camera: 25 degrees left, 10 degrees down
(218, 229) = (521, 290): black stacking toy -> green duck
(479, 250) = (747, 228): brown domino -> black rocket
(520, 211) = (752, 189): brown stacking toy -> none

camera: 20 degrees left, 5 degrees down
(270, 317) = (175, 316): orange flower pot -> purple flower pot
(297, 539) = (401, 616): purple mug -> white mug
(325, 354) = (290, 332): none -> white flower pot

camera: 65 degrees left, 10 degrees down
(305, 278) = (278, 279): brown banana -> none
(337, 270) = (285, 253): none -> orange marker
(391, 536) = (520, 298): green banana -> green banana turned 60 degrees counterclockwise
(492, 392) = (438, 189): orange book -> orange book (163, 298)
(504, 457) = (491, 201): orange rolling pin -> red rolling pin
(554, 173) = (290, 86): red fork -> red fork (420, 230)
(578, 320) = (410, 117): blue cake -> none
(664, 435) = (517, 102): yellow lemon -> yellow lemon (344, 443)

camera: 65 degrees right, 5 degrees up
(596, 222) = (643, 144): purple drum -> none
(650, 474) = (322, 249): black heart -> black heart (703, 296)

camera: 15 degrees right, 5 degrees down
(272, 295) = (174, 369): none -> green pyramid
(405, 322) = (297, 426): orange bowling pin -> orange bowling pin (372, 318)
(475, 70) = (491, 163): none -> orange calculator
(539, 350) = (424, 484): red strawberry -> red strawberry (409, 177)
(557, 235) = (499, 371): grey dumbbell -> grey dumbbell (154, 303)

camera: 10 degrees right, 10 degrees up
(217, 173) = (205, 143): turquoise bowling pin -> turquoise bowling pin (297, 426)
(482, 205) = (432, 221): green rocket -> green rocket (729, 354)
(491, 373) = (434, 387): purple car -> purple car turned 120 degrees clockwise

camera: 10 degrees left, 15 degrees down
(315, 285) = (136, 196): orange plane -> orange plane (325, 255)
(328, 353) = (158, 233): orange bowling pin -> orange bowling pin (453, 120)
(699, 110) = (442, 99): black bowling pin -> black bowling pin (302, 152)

:::

#### [What to do]
Restate word for word the entries above from the line with "(578, 320) = (410, 117): blue cake -> none" through the line with "(272, 295) = (174, 369): none", inclusive, leaving out everything else.

#### [Written solution]
(578, 320) = (410, 117): blue cake -> none
(664, 435) = (517, 102): yellow lemon -> yellow lemon (344, 443)

camera: 65 degrees right, 5 degrees up
(596, 222) = (643, 144): purple drum -> none
(650, 474) = (322, 249): black heart -> black heart (703, 296)

camera: 15 degrees right, 5 degrees down
(272, 295) = (174, 369): none -> green pyramid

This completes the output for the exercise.